> [PROBLEM TO WORK ON]: Copy the material verbatim, starting at the line that contains "At what (x,y)" and continuing through the end of the material, with both ends included.

--- START ---

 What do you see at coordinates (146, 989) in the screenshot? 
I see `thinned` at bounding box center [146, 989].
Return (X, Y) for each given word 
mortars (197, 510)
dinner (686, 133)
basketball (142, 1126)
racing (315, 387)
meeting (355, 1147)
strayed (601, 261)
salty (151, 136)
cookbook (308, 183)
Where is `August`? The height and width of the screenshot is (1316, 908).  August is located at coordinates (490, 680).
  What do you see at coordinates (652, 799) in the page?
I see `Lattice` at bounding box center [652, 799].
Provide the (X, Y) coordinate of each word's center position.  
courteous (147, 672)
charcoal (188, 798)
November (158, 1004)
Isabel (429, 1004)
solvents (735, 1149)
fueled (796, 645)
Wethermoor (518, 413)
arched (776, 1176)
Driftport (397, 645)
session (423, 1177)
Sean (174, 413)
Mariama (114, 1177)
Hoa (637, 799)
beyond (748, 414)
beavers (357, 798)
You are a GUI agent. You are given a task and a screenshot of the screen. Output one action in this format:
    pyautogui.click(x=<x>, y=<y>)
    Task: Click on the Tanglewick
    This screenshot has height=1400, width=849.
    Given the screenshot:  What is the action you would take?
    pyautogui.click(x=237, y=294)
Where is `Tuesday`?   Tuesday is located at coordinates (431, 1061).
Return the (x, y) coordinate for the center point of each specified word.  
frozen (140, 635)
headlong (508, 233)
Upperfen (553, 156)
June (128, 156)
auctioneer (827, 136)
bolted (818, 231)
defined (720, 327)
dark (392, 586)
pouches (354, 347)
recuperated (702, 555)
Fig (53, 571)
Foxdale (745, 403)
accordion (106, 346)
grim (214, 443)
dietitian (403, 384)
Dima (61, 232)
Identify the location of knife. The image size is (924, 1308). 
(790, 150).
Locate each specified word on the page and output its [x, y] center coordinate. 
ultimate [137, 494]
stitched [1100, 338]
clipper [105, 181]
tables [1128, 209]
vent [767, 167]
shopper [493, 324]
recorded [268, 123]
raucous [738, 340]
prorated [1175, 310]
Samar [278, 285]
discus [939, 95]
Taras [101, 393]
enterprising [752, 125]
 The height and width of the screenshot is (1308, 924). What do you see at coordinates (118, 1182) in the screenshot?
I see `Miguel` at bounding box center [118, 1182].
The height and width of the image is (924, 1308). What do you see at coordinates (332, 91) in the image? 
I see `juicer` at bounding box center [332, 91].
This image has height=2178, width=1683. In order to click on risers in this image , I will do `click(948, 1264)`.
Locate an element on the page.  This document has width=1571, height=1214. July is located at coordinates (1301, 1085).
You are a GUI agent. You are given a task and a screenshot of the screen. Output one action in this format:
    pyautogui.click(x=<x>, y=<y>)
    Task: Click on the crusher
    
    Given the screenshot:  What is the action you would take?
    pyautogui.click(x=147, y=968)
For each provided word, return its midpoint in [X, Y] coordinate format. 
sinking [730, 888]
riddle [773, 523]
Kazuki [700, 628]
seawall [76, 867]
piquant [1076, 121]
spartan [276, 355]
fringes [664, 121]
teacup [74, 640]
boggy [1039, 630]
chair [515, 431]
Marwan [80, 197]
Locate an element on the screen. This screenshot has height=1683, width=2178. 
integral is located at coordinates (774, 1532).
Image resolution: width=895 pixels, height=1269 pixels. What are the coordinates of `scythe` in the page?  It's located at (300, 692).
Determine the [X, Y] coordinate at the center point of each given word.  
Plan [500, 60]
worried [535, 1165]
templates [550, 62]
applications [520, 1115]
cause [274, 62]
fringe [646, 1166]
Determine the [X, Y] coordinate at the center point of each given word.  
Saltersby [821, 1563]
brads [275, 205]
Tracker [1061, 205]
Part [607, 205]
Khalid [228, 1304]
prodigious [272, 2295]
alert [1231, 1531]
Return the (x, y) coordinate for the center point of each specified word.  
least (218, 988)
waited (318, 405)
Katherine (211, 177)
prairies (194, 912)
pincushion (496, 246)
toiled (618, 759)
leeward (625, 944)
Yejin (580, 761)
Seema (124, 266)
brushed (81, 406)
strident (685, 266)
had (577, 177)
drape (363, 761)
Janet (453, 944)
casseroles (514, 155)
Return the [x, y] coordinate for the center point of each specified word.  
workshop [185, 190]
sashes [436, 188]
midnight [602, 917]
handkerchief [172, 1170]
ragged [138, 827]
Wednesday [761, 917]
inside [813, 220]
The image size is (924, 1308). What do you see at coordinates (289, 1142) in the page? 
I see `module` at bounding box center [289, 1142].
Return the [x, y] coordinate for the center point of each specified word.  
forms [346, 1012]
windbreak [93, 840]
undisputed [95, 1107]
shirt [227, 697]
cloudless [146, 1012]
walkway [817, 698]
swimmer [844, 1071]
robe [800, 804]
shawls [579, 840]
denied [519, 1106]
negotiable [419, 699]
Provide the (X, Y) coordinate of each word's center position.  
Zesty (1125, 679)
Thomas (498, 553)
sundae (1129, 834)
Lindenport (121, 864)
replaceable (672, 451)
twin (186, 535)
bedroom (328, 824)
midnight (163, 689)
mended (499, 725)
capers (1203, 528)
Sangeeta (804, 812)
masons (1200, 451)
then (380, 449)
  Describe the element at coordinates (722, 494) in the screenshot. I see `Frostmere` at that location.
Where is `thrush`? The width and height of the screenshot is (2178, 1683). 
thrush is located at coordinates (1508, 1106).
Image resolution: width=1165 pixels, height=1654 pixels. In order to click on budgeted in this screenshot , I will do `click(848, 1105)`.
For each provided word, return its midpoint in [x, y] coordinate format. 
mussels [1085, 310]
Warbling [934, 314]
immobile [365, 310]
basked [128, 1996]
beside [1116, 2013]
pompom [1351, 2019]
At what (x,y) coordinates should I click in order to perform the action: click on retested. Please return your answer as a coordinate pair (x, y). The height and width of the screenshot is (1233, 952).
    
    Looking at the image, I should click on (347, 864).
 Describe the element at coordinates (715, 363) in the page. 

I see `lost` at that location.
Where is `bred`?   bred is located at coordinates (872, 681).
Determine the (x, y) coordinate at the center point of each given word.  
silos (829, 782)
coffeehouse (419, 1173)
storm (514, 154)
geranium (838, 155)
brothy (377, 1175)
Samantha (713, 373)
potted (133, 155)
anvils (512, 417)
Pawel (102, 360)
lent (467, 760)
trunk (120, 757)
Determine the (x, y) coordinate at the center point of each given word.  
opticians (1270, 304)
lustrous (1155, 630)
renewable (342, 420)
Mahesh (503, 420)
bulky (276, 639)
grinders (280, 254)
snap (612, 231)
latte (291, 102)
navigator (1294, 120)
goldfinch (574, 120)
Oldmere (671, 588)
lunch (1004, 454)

--- END ---

> [WRITTEN ANSWER]:
At what (x,y) coordinates should I click in order to perform the action: click on retested. Please return your answer as a coordinate pair (x, y). The height and width of the screenshot is (1233, 952).
    
    Looking at the image, I should click on (347, 864).
 Describe the element at coordinates (715, 363) in the page. 

I see `lost` at that location.
Where is `bred`?   bred is located at coordinates (872, 681).
Determine the (x, y) coordinate at the center point of each given word.  
silos (829, 782)
coffeehouse (419, 1173)
storm (514, 154)
geranium (838, 155)
brothy (377, 1175)
Samantha (713, 373)
potted (133, 155)
anvils (512, 417)
Pawel (102, 360)
lent (467, 760)
trunk (120, 757)
Determine the (x, y) coordinate at the center point of each given word.  
opticians (1270, 304)
lustrous (1155, 630)
renewable (342, 420)
Mahesh (503, 420)
bulky (276, 639)
grinders (280, 254)
snap (612, 231)
latte (291, 102)
navigator (1294, 120)
goldfinch (574, 120)
Oldmere (671, 588)
lunch (1004, 454)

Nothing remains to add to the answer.